---- Information given

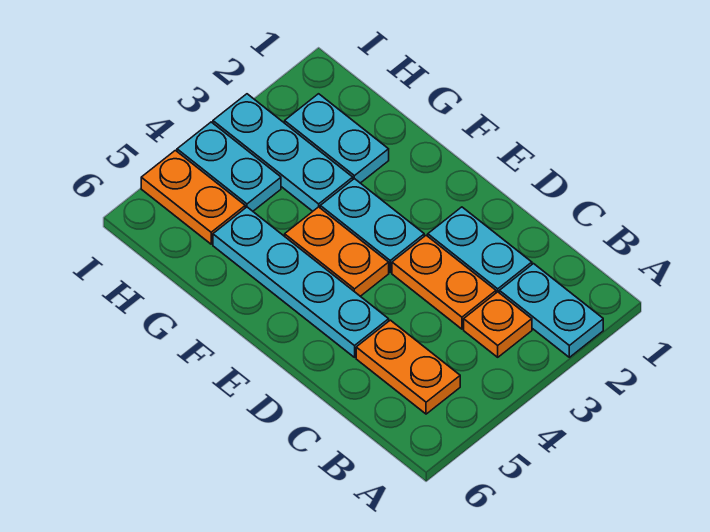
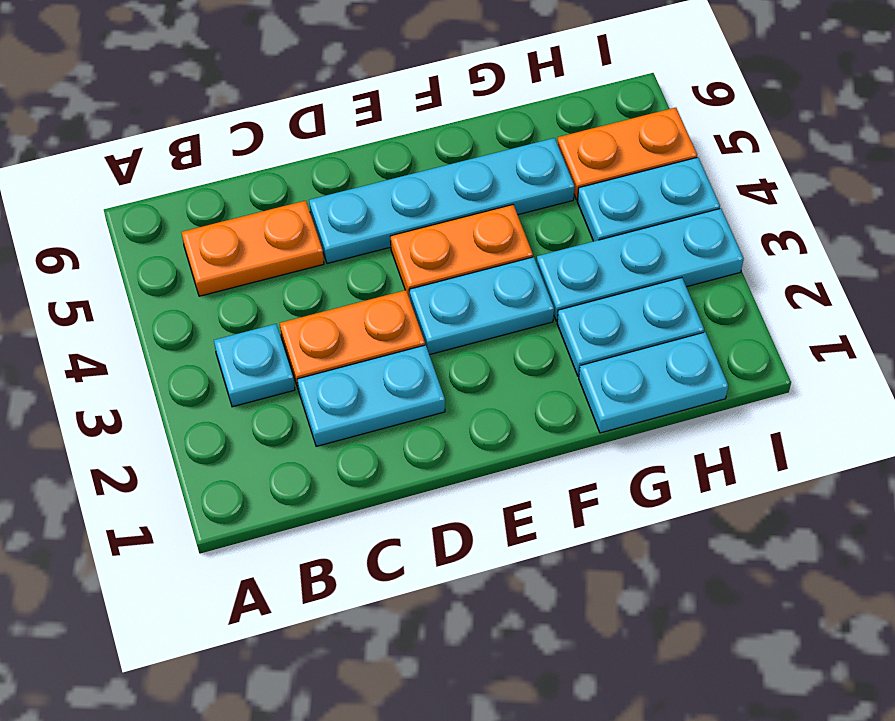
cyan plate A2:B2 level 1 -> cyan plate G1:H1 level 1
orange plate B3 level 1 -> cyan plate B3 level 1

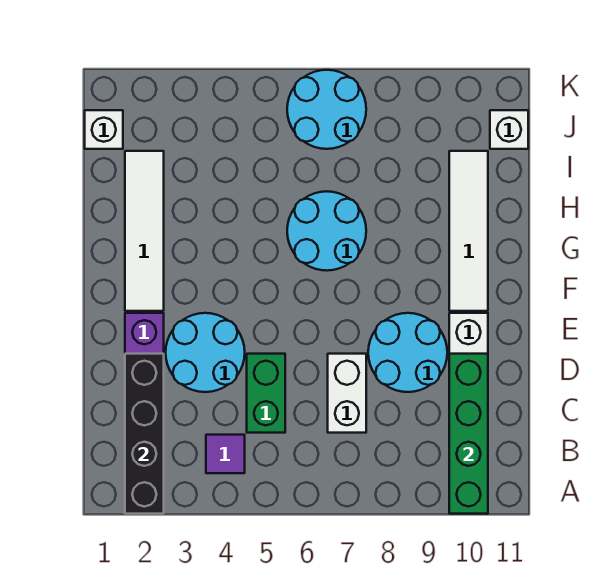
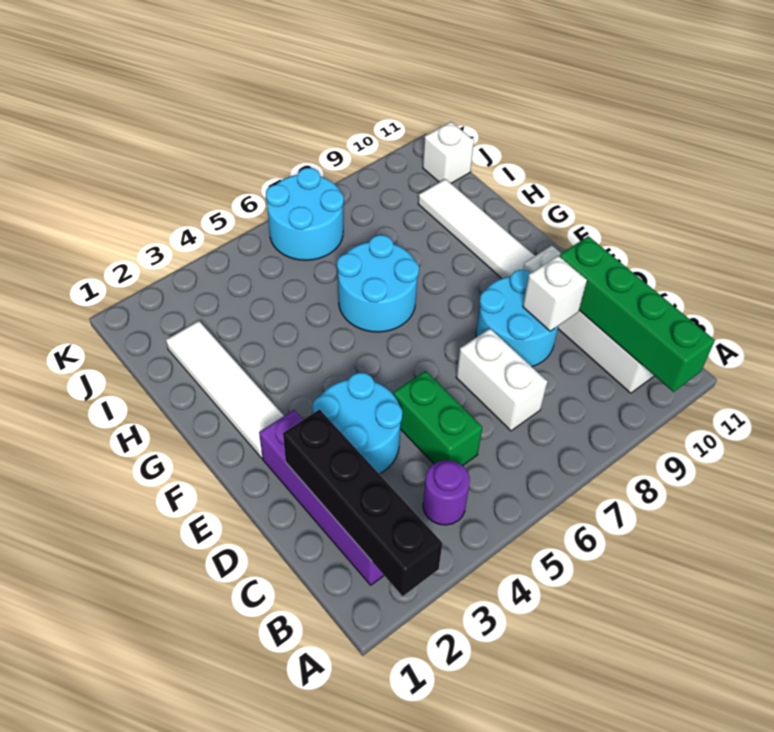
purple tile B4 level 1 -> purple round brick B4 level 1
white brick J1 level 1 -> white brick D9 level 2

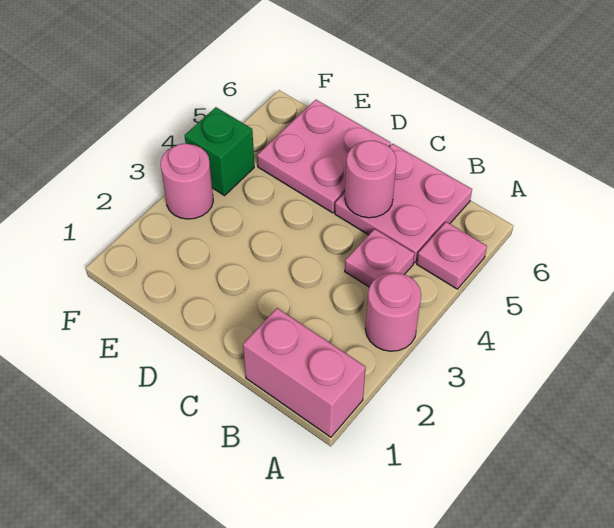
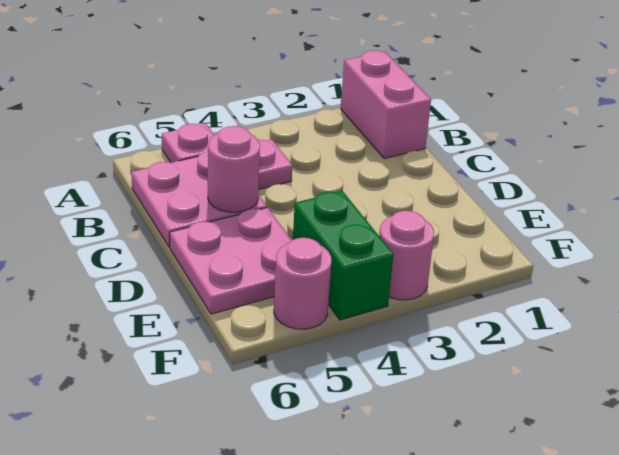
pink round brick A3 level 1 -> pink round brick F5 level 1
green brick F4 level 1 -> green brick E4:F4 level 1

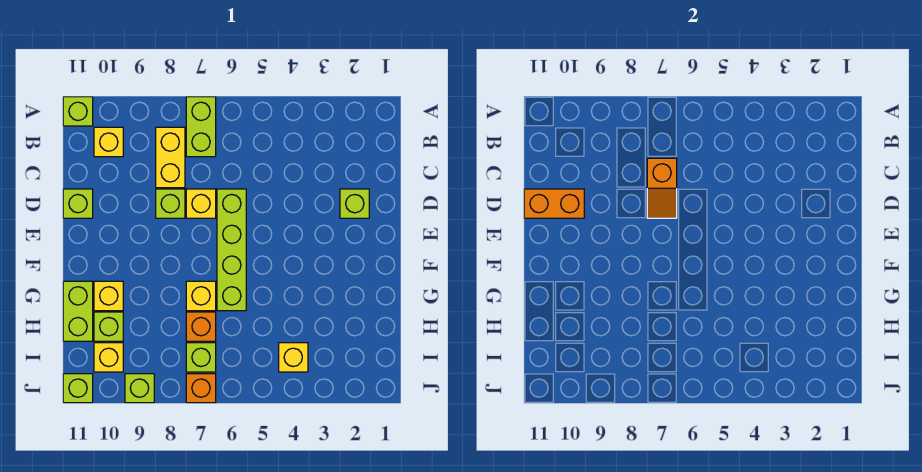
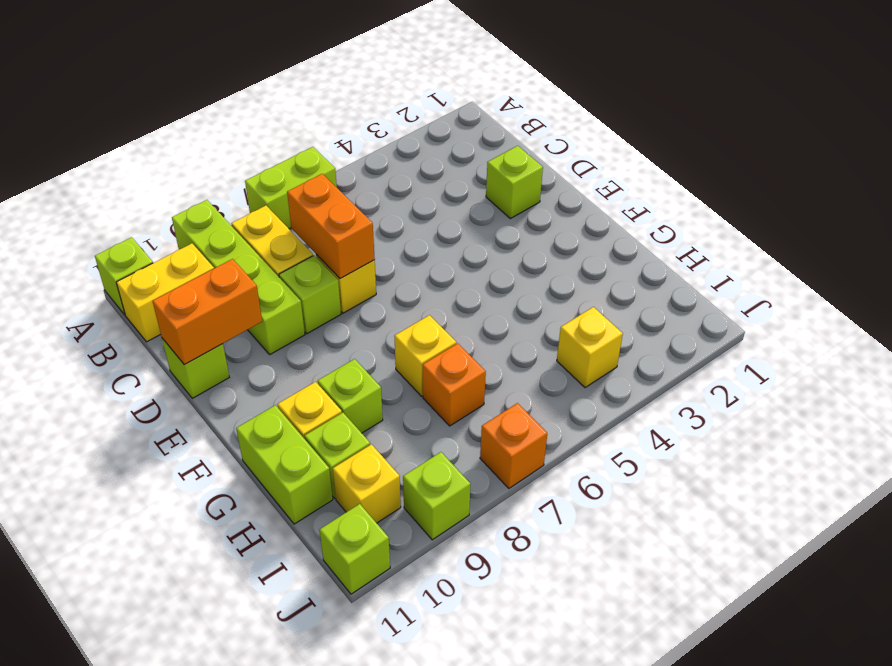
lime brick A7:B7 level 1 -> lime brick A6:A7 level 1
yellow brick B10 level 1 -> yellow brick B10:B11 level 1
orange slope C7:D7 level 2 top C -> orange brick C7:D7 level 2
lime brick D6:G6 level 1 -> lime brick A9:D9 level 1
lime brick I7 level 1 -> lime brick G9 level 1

--------

### What is expected
Quote each line of the listing exactly, but leave the pictures out.

### Task solution
cyan plate A2:B2 level 1 -> cyan plate G1:H1 level 1
orange plate B3 level 1 -> cyan plate B3 level 1

purple tile B4 level 1 -> purple round brick B4 level 1
white brick J1 level 1 -> white brick D9 level 2

pink round brick A3 level 1 -> pink round brick F5 level 1
green brick F4 level 1 -> green brick E4:F4 level 1

lime brick A7:B7 level 1 -> lime brick A6:A7 level 1
yellow brick B10 level 1 -> yellow brick B10:B11 level 1
orange slope C7:D7 level 2 top C -> orange brick C7:D7 level 2
lime brick D6:G6 level 1 -> lime brick A9:D9 level 1
lime brick I7 level 1 -> lime brick G9 level 1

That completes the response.